In the records below, find the line that contains "brown cone: [340,217,389,278] = 1 -> none = 0" and repeat it, along with each line after it, exactly as written.

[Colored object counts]
^^^^^^^^^^^^^^^^

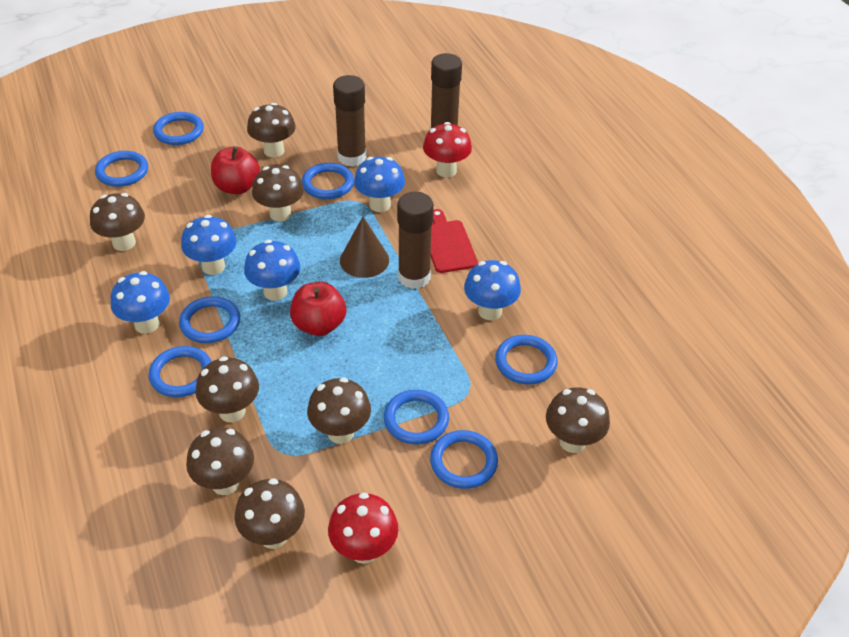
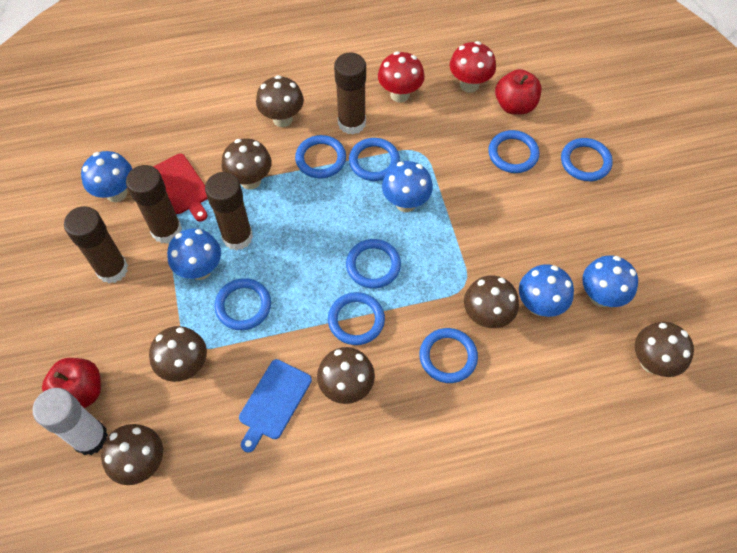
blue cutting board: none = 0 -> [239,359,312,452] = 1
brown cone: [340,217,389,278] = 1 -> none = 0
brown glue stick: [333,75,367,167] [397,192,434,289] [430,53,462,129] = 3 -> [64,206,128,283] [126,165,182,244] [205,172,253,251] [334,52,366,135] = 4
brown mushroom: [90,193,145,251] [186,427,254,495] [196,356,259,422] [235,478,305,549] [247,103,296,158] [252,165,304,222] [307,377,371,444] [546,387,610,453] = 8 -> [101,424,163,485] [149,326,207,382] [221,138,272,190] [256,75,304,127] [317,347,375,404] [464,275,519,328] [635,322,694,377] = 7
white glue stick: none = 0 -> [33,388,108,455] = 1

^^^^^^^^^^^^^^^^

## Result
brown cone: [340,217,389,278] = 1 -> none = 0
brown glue stick: [333,75,367,167] [397,192,434,289] [430,53,462,129] = 3 -> [64,206,128,283] [126,165,182,244] [205,172,253,251] [334,52,366,135] = 4
brown mushroom: [90,193,145,251] [186,427,254,495] [196,356,259,422] [235,478,305,549] [247,103,296,158] [252,165,304,222] [307,377,371,444] [546,387,610,453] = 8 -> [101,424,163,485] [149,326,207,382] [221,138,272,190] [256,75,304,127] [317,347,375,404] [464,275,519,328] [635,322,694,377] = 7
white glue stick: none = 0 -> [33,388,108,455] = 1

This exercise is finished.